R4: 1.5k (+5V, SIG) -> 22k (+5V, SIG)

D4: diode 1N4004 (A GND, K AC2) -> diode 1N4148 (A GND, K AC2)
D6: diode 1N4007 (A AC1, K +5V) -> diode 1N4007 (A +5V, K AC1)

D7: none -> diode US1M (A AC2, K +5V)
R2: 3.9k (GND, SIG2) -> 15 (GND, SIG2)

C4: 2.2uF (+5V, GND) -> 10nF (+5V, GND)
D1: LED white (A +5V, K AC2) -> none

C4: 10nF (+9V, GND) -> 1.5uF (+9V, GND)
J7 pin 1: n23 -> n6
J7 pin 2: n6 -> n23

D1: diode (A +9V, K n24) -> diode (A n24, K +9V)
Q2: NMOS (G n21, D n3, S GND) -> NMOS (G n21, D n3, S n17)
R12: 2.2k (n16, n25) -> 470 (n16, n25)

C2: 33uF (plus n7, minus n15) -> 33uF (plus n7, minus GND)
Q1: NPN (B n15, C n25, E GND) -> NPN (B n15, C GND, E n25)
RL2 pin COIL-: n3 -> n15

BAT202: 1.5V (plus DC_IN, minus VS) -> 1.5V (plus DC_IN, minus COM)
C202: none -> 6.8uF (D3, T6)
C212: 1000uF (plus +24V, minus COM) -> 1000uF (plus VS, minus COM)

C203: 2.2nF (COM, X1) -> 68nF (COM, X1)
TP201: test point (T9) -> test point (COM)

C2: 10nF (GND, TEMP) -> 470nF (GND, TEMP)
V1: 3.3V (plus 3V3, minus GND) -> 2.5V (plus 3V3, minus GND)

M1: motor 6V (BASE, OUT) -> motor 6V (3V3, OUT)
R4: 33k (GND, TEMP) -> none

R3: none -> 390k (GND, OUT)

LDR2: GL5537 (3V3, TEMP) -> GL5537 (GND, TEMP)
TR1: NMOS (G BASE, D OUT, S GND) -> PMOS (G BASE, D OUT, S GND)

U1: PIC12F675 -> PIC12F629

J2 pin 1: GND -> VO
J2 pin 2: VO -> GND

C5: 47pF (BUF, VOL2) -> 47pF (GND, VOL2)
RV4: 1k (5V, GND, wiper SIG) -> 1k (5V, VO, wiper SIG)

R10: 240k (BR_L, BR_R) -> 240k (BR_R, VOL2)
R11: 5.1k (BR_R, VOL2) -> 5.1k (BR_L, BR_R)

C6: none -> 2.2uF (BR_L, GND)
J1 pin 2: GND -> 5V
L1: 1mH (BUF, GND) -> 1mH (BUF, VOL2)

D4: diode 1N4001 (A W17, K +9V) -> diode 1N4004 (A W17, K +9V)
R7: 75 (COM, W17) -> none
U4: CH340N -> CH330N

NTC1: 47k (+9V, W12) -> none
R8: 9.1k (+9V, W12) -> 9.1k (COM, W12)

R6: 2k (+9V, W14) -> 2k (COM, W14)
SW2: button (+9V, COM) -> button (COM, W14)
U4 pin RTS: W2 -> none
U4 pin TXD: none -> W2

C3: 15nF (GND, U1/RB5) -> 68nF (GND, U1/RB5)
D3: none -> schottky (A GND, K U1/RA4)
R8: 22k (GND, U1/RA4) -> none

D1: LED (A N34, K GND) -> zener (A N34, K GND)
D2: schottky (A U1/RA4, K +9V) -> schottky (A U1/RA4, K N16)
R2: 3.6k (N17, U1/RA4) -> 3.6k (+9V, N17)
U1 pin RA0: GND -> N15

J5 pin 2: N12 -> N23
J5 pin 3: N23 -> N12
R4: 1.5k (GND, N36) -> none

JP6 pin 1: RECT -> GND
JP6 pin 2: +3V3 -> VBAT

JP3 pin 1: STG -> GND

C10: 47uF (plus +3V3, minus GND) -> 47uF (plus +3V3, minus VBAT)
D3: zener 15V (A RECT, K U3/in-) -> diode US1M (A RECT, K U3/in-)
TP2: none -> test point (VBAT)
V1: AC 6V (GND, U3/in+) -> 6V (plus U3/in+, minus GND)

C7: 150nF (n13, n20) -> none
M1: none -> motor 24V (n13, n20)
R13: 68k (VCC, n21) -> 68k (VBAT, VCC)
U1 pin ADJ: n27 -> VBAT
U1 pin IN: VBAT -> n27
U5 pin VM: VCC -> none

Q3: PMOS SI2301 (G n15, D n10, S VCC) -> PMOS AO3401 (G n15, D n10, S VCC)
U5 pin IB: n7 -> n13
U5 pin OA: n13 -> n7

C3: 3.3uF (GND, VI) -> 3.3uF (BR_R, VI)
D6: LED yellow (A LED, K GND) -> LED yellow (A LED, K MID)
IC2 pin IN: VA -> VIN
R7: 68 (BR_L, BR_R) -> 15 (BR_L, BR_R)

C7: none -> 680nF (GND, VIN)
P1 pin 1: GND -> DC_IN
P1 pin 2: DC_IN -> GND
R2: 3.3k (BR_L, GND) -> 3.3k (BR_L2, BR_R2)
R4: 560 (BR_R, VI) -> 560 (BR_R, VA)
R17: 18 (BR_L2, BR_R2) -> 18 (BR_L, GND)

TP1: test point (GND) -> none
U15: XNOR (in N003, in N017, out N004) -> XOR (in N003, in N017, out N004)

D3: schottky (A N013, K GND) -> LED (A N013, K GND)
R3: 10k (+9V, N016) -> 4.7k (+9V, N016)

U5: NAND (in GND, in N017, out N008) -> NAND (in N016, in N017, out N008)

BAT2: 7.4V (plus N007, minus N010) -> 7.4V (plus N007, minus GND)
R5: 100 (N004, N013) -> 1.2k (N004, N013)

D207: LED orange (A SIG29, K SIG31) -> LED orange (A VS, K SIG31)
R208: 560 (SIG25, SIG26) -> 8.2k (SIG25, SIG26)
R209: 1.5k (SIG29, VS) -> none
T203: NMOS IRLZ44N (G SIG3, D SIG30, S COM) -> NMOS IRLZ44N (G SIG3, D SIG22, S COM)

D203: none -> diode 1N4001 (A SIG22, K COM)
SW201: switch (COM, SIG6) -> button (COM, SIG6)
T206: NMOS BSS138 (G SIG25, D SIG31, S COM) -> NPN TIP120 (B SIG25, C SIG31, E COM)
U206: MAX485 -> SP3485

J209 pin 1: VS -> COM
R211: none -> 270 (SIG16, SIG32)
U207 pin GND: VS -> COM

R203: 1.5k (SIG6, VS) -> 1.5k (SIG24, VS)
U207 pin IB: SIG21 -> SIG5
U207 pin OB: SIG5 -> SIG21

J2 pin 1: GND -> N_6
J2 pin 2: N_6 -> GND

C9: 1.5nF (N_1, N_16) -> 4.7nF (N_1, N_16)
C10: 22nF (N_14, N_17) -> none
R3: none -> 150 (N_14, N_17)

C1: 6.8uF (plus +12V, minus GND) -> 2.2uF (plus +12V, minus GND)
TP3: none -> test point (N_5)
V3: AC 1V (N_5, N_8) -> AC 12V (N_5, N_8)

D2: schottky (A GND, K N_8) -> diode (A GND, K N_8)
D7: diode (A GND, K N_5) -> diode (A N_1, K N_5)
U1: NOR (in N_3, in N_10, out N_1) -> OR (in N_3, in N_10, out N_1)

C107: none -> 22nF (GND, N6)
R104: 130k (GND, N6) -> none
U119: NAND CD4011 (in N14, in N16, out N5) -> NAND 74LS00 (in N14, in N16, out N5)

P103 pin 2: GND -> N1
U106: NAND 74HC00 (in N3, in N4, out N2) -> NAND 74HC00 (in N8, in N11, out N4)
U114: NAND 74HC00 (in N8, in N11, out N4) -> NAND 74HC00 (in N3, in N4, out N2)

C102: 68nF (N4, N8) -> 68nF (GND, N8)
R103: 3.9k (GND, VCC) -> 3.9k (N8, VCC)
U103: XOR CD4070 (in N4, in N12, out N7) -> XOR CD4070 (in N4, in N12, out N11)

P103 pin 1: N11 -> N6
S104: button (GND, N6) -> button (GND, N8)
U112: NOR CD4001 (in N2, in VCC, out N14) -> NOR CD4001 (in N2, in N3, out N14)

+++

● WHAT IS BEING ASKED: I'd like the lines above from the one with "R2: 3.6k (N17, U1/RA4) -> 3.6k (+9V, N17)" up to and including the one with "C3: 3.3uF (GND, VI) -> 3.3uF (BR_R, VI)" copied exactly, with no other lines.

● SOLUTION TO THIS EXERCISE:
R2: 3.6k (N17, U1/RA4) -> 3.6k (+9V, N17)
U1 pin RA0: GND -> N15

J5 pin 2: N12 -> N23
J5 pin 3: N23 -> N12
R4: 1.5k (GND, N36) -> none

JP6 pin 1: RECT -> GND
JP6 pin 2: +3V3 -> VBAT

JP3 pin 1: STG -> GND

C10: 47uF (plus +3V3, minus GND) -> 47uF (plus +3V3, minus VBAT)
D3: zener 15V (A RECT, K U3/in-) -> diode US1M (A RECT, K U3/in-)
TP2: none -> test point (VBAT)
V1: AC 6V (GND, U3/in+) -> 6V (plus U3/in+, minus GND)

C7: 150nF (n13, n20) -> none
M1: none -> motor 24V (n13, n20)
R13: 68k (VCC, n21) -> 68k (VBAT, VCC)
U1 pin ADJ: n27 -> VBAT
U1 pin IN: VBAT -> n27
U5 pin VM: VCC -> none

Q3: PMOS SI2301 (G n15, D n10, S VCC) -> PMOS AO3401 (G n15, D n10, S VCC)
U5 pin IB: n7 -> n13
U5 pin OA: n13 -> n7

C3: 3.3uF (GND, VI) -> 3.3uF (BR_R, VI)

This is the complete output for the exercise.